- [AIM OF THE TASK]:
Pictures aside, write out the data exactly as it reads.

- [DATA SHOWN]:

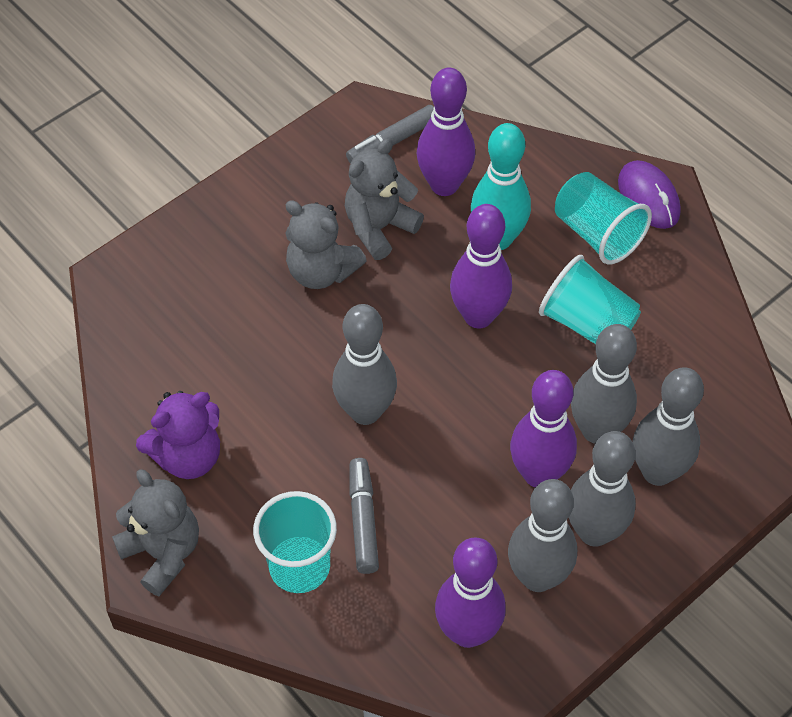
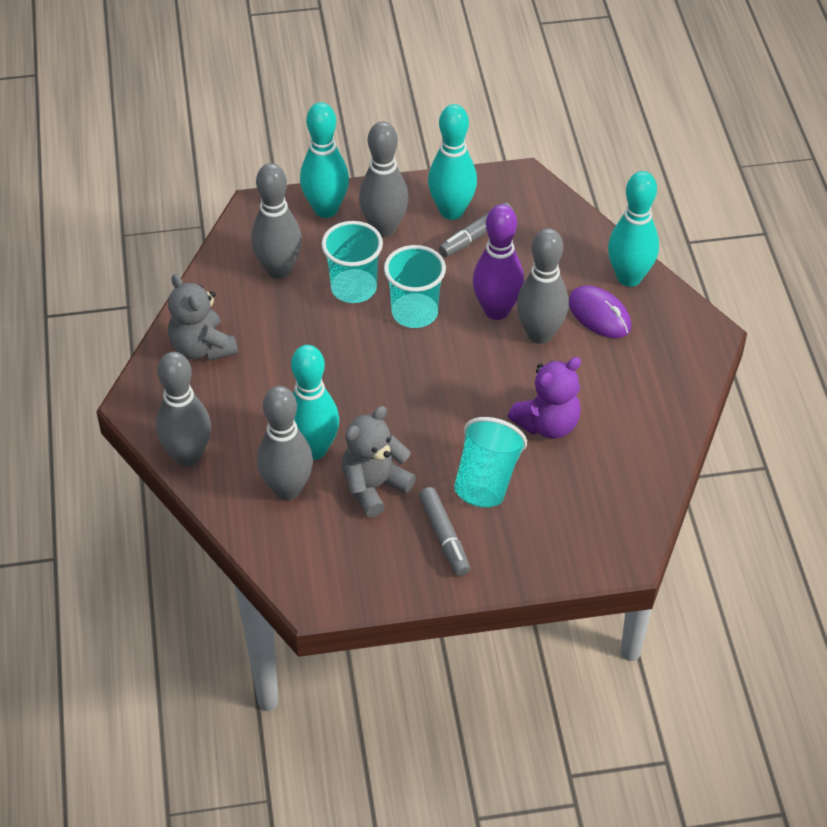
grey teddy bear: 3 -> 2
purple bowling pin: 4 -> 1
turquoise bowling pin: 1 -> 4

- [ANSWER SECTION]:
grey teddy bear: 3 -> 2
purple bowling pin: 4 -> 1
turquoise bowling pin: 1 -> 4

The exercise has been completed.